* Scene change data
■ ■ ■ ■ ■ ■ ■
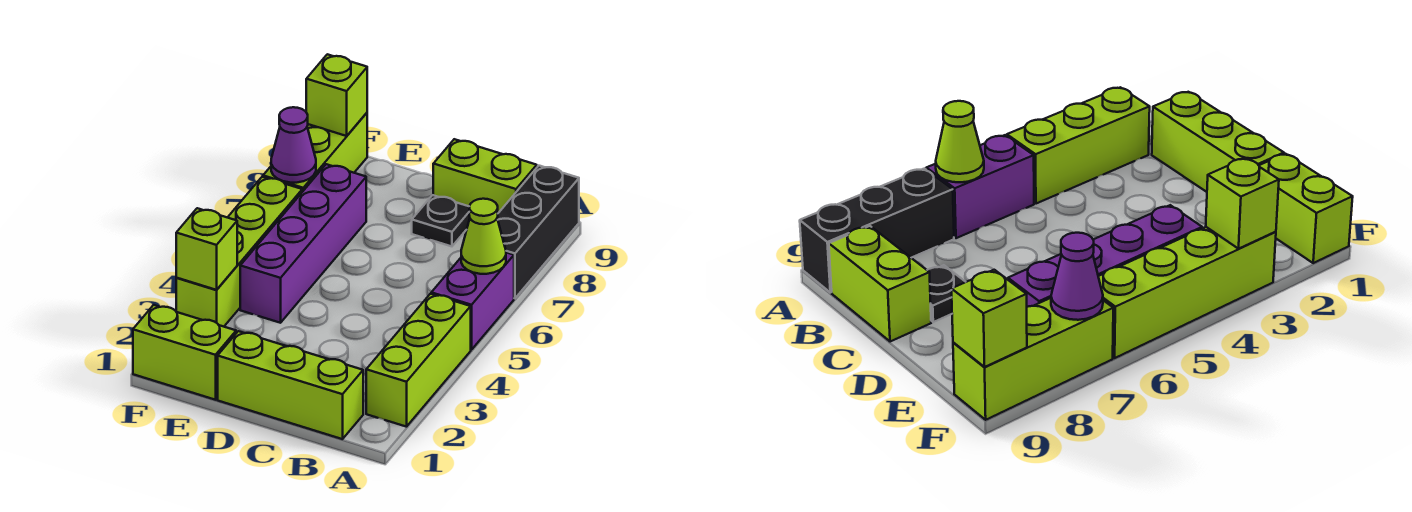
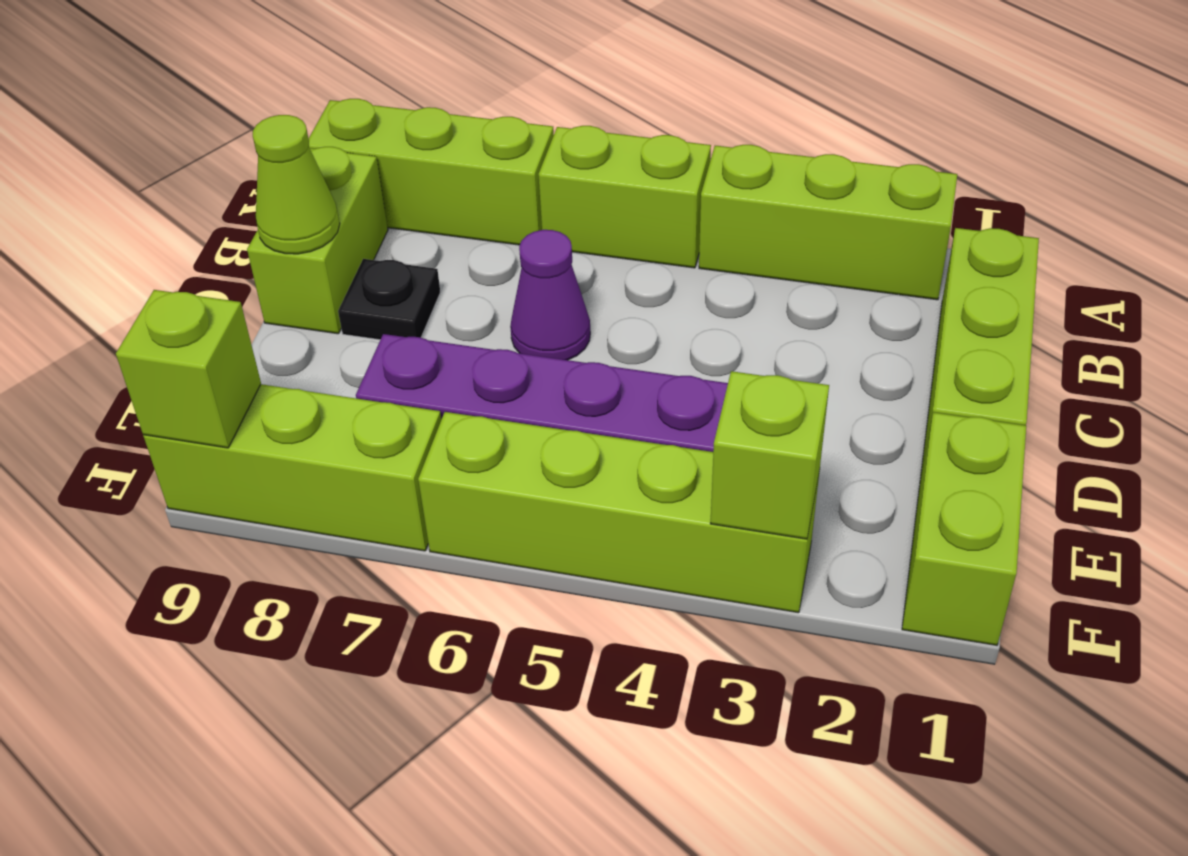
purple brick A5:A6 level 1 -> lime brick A5:A6 level 1
lime cone A6 level 2 -> lime cone C9 level 2
black brick A7:A9 level 1 -> lime brick A7:A9 level 1
purple cone F7 level 2 -> purple cone C6 level 1

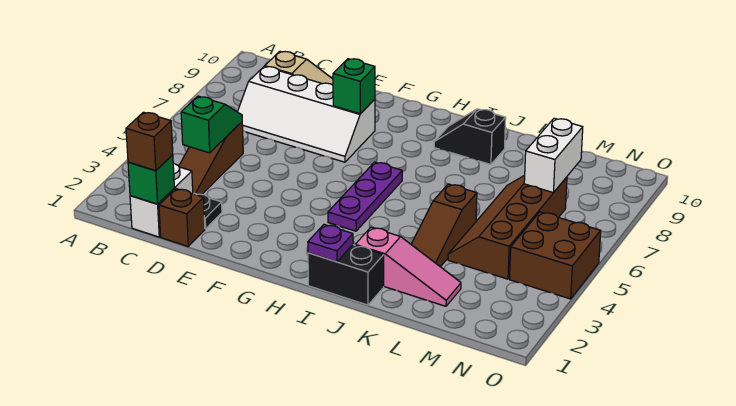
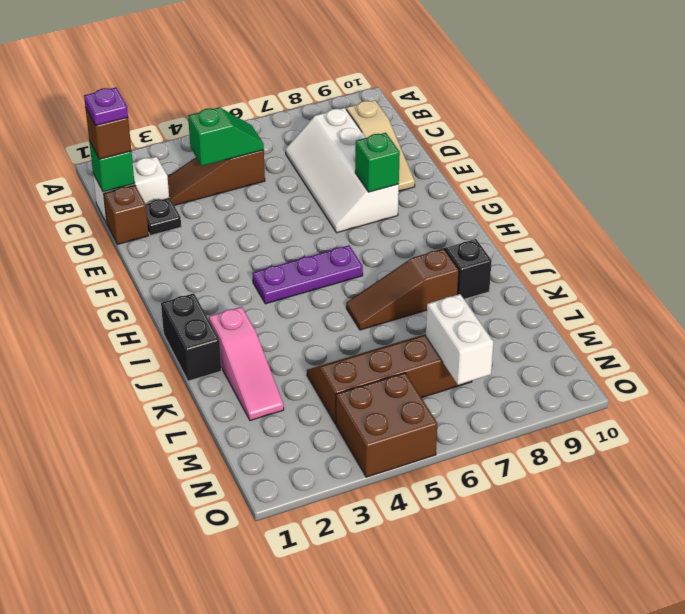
purple plate I1 level 2 -> purple plate C1 level 4
brown slope K3:K5 level 1 top 5 -> brown slope J6:J8 level 1 top 8
white brick M7:M8 level 2 -> white brick M7:N7 level 2

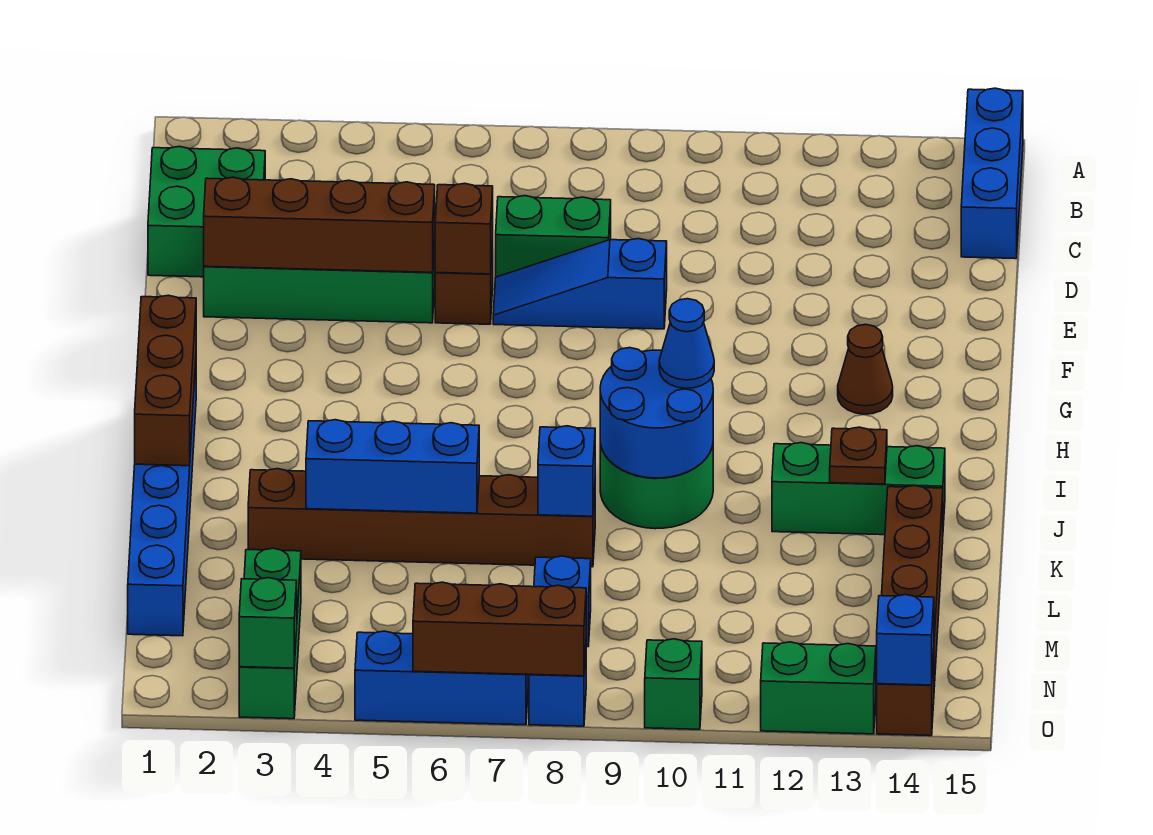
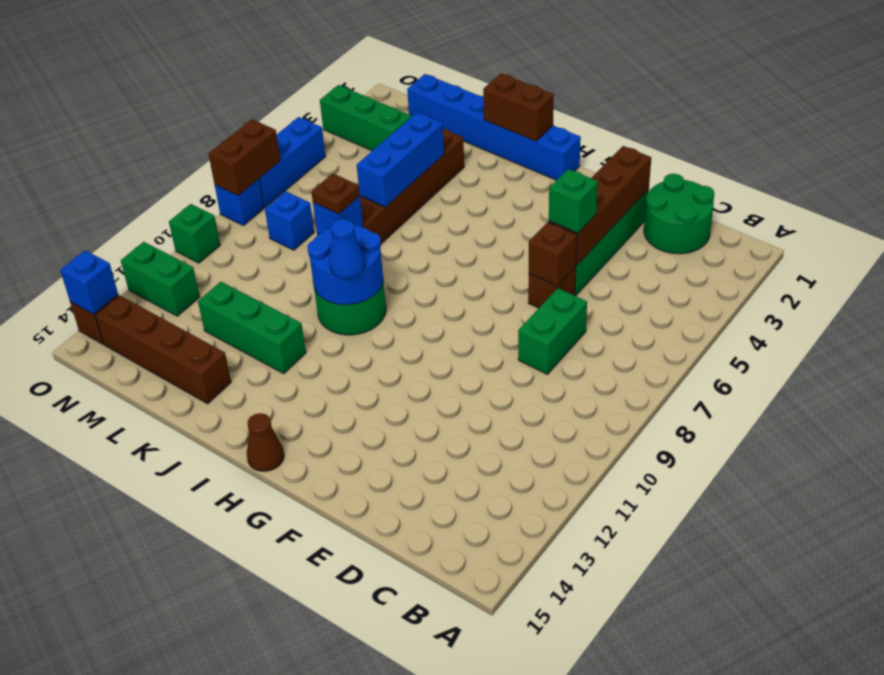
blue brick A15:C15 level 1 -> none
green brick C1:D2 level 1 -> green round brick C1:D2 level 1
blue slope E7:E9 level 1 top 9 -> none
brown cone G13 level 1 -> brown cone H15 level 1
brown brick H1:J1 level 2 -> brown brick I1:J1 level 2
green brick J12:J14 level 1 -> green brick J12:L12 level 1
brown plate J13 level 2 -> brown plate K8 level 3
green brick O3 level 2 -> green brick E5 level 3
brown brick O6:O8 level 2 -> brown brick O7:O8 level 2
green brick O12:O13 level 1 -> green brick N12:O12 level 1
■ ■ ■ ■ ■ ■ ■
* What to produce
Every line above between the one containing "white brick M7:M8" and the one containing "brown brick H1:J1", those two included, is to be printed exactly. No pictures go into the copy.

* Solution
white brick M7:M8 level 2 -> white brick M7:N7 level 2

blue brick A15:C15 level 1 -> none
green brick C1:D2 level 1 -> green round brick C1:D2 level 1
blue slope E7:E9 level 1 top 9 -> none
brown cone G13 level 1 -> brown cone H15 level 1
brown brick H1:J1 level 2 -> brown brick I1:J1 level 2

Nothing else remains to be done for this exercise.